(Beginning of Data to process)

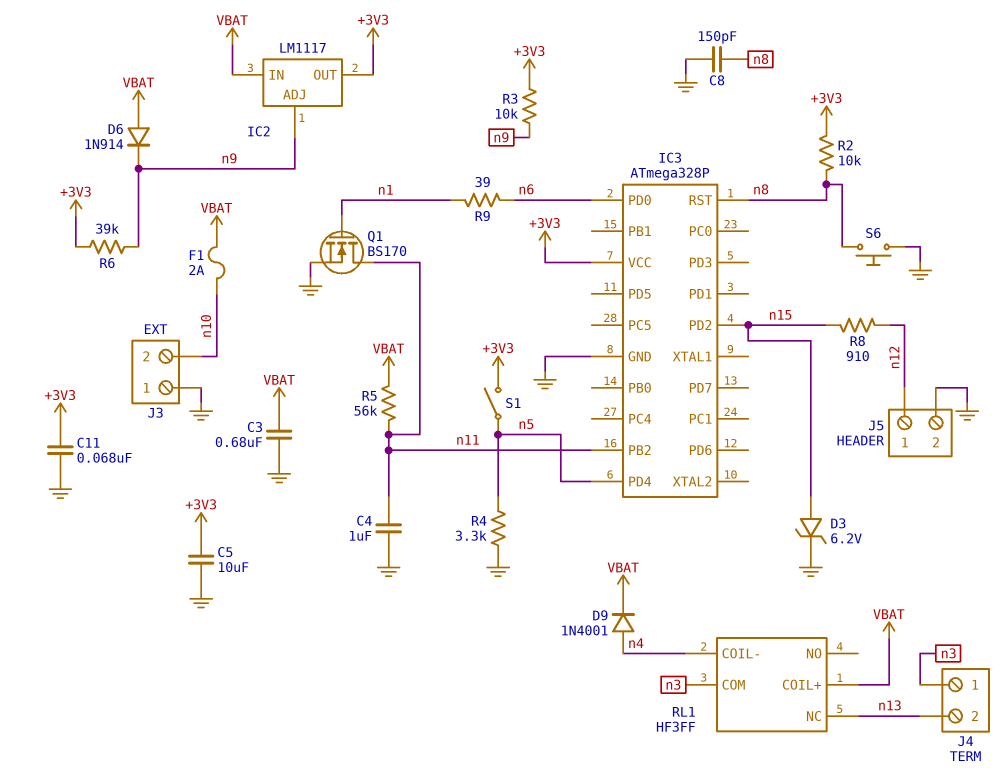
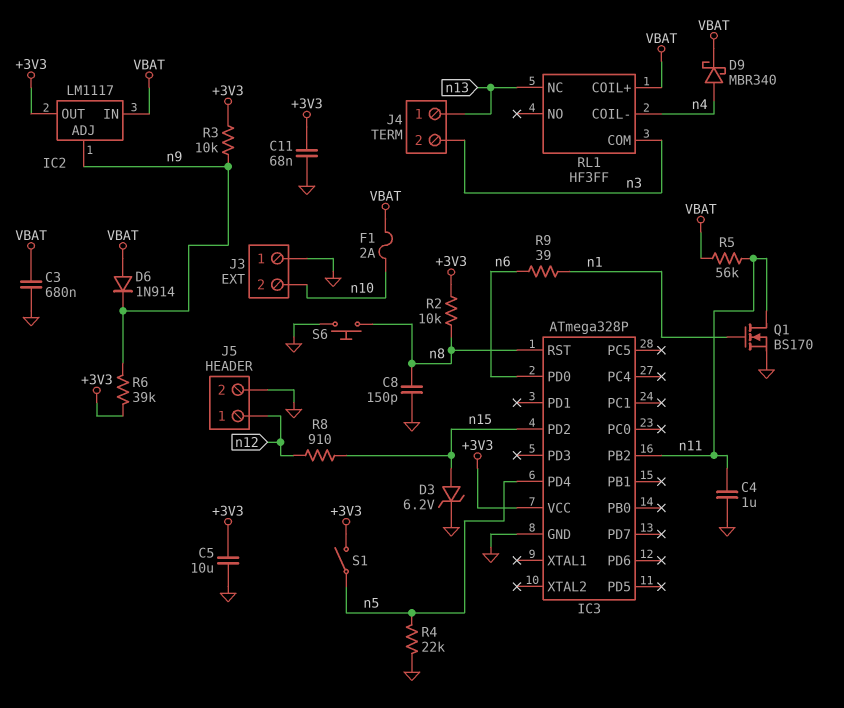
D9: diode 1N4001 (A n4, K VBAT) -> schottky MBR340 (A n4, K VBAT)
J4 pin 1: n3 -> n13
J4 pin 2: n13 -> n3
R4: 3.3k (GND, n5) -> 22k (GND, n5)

(End of Data to process)
(Beginning of Data to process)

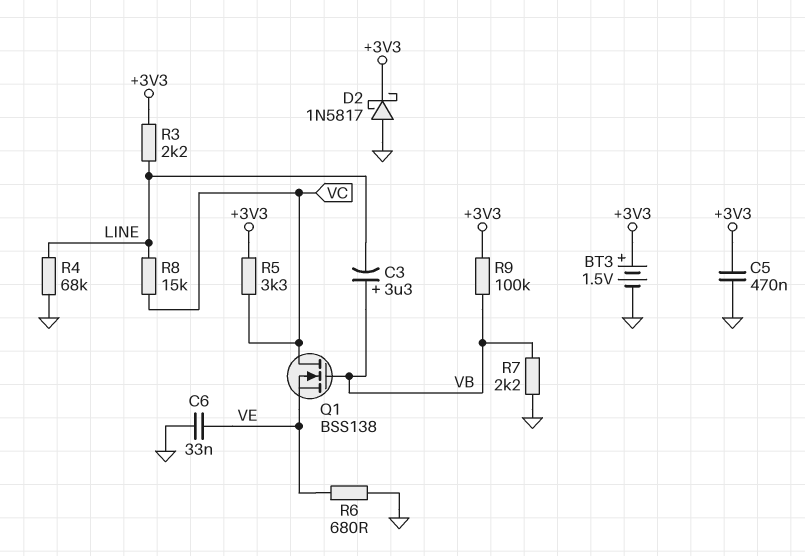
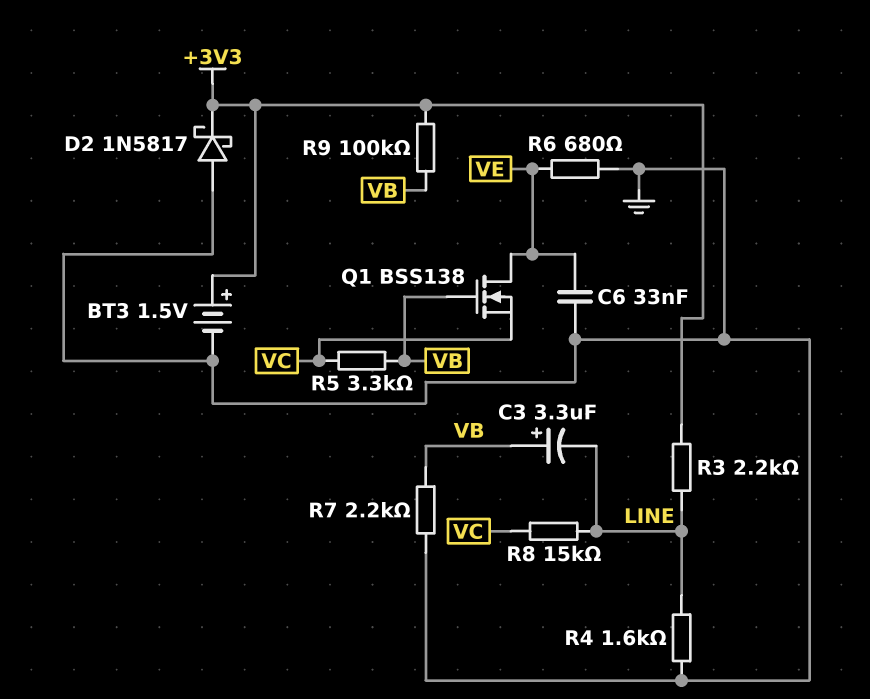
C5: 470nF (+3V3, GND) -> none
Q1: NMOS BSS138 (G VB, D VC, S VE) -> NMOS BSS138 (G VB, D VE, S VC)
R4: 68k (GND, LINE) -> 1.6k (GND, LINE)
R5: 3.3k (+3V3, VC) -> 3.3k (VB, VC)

(End of Data to process)

The response should hold exactly the lines starting at the line with "C5: 470nF (+3V3, GND) -> none" and ending at the line with "R5: 3.3k (+3V3, VC) -> 3.3k (VB, VC)", and no other line of the material above.

C5: 470nF (+3V3, GND) -> none
Q1: NMOS BSS138 (G VB, D VC, S VE) -> NMOS BSS138 (G VB, D VE, S VC)
R4: 68k (GND, LINE) -> 1.6k (GND, LINE)
R5: 3.3k (+3V3, VC) -> 3.3k (VB, VC)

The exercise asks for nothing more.